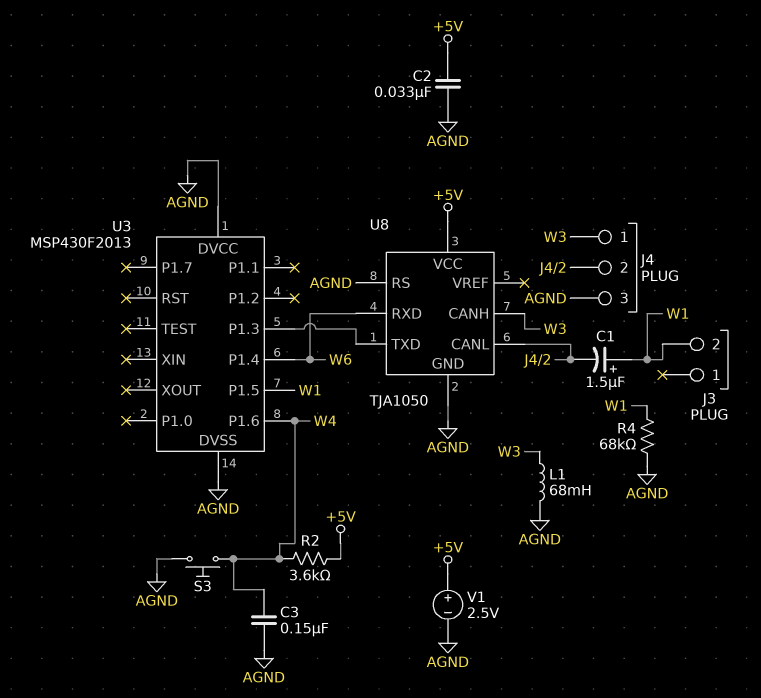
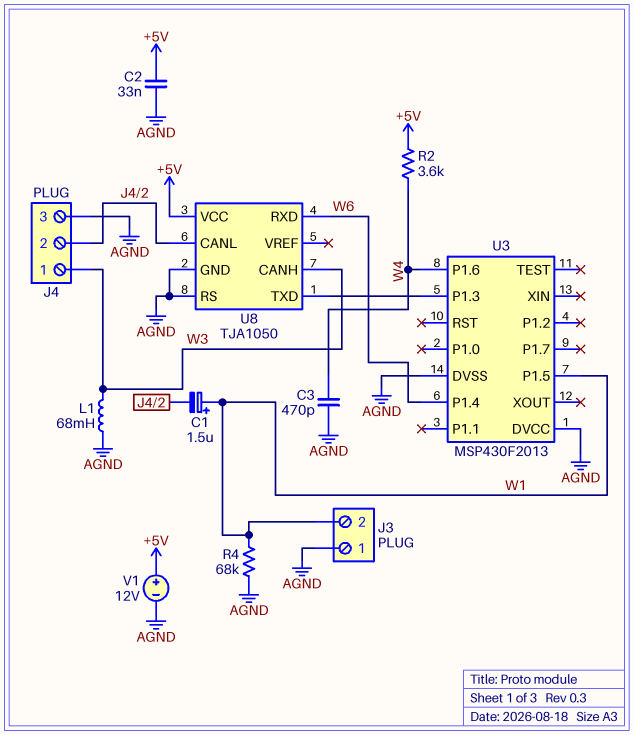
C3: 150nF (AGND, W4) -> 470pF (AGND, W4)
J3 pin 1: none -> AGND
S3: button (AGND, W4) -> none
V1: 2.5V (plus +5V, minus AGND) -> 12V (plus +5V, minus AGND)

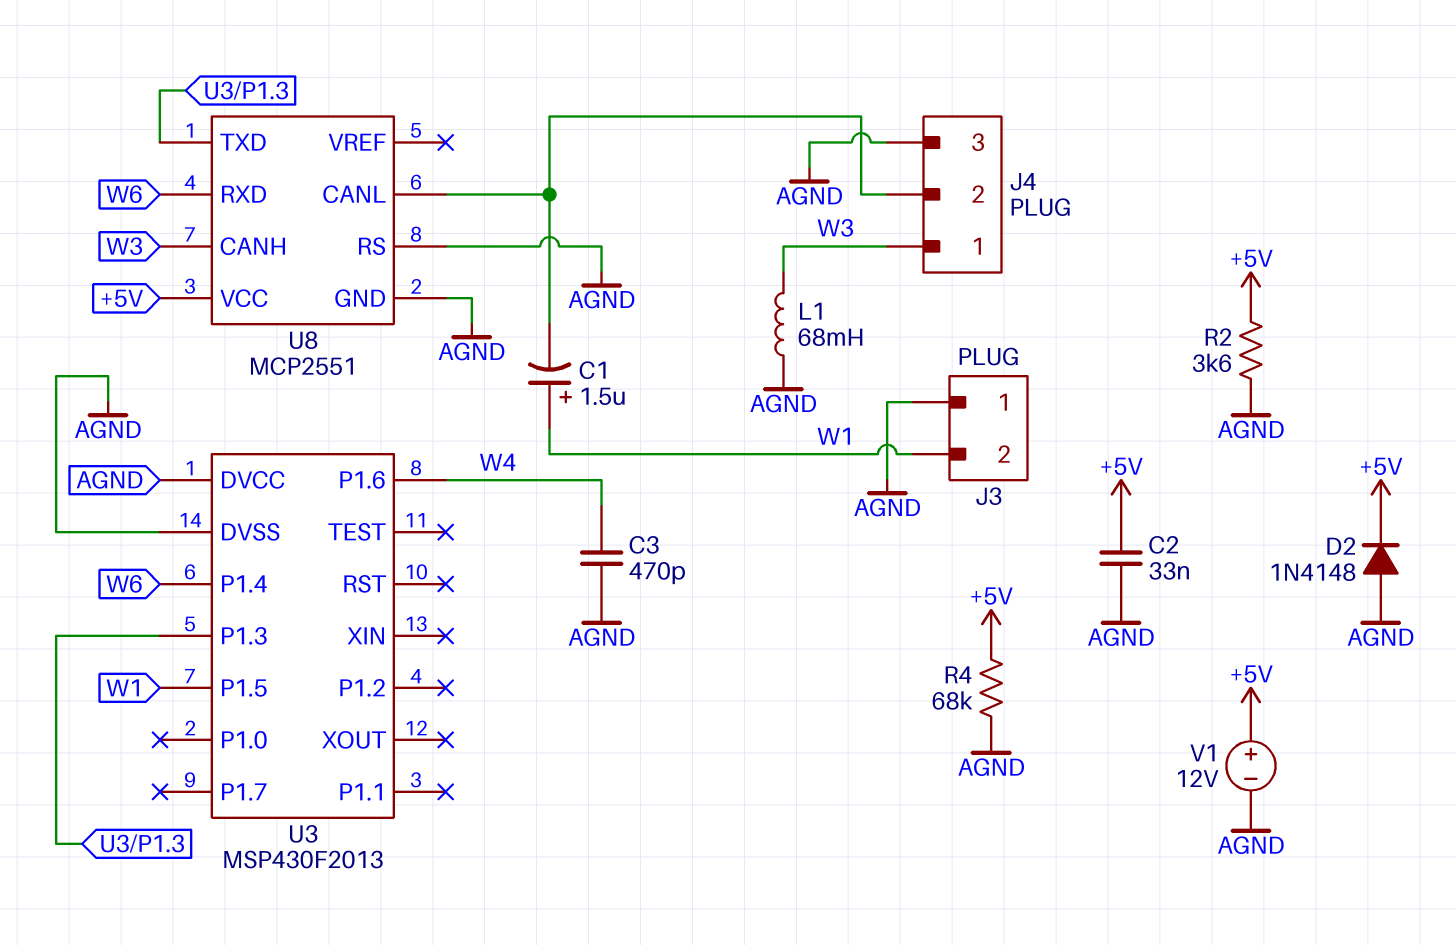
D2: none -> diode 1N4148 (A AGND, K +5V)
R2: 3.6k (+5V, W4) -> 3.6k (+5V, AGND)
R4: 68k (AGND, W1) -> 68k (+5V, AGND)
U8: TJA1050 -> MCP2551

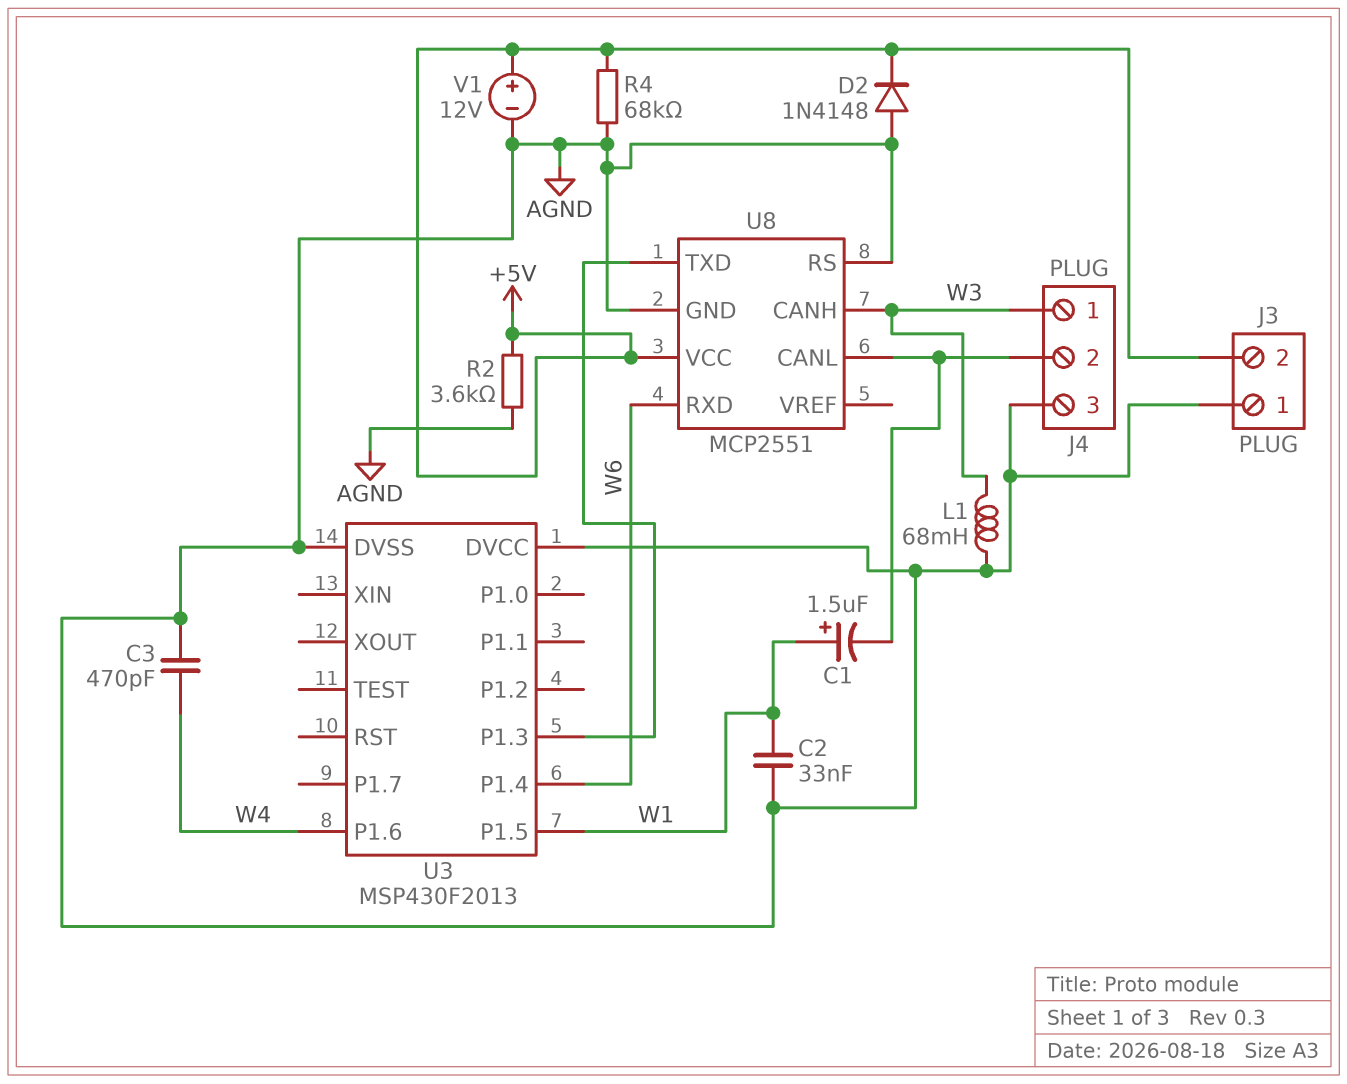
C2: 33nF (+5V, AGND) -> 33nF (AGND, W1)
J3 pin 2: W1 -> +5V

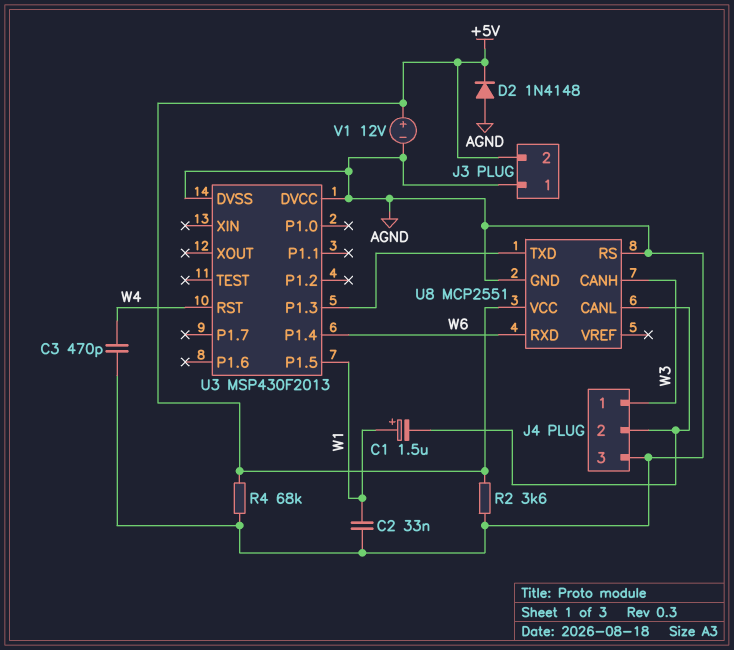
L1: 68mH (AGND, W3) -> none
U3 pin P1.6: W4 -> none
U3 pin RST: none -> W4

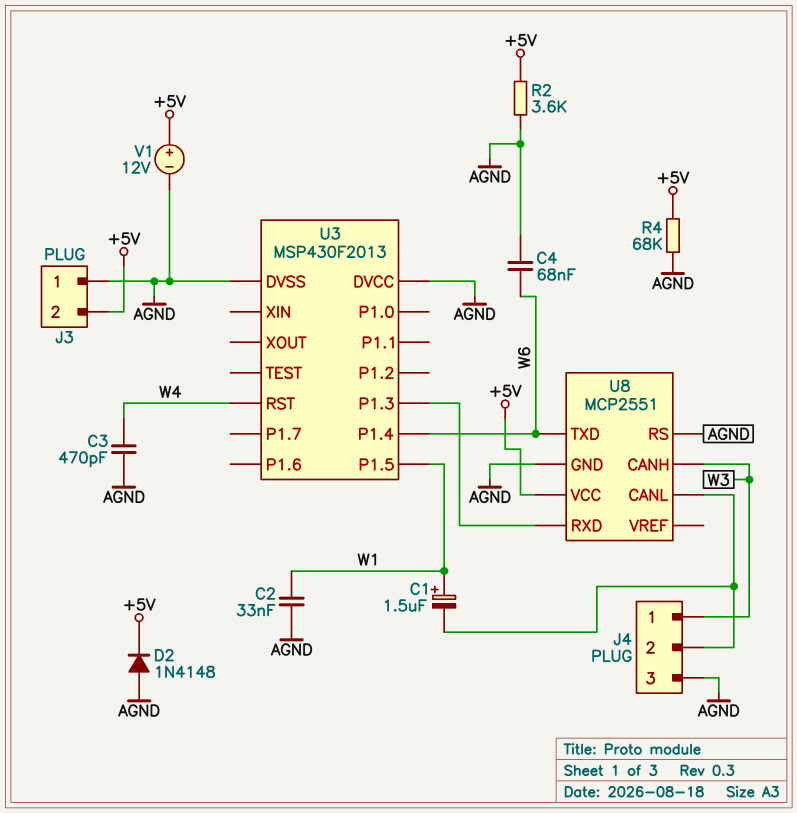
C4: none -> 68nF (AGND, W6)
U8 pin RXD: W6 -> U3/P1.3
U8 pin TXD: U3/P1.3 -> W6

--------

> [Problem requirements]: The expected answer is one number: how many lines of the material contain the word "none".

> [Answer to the exercise]: 7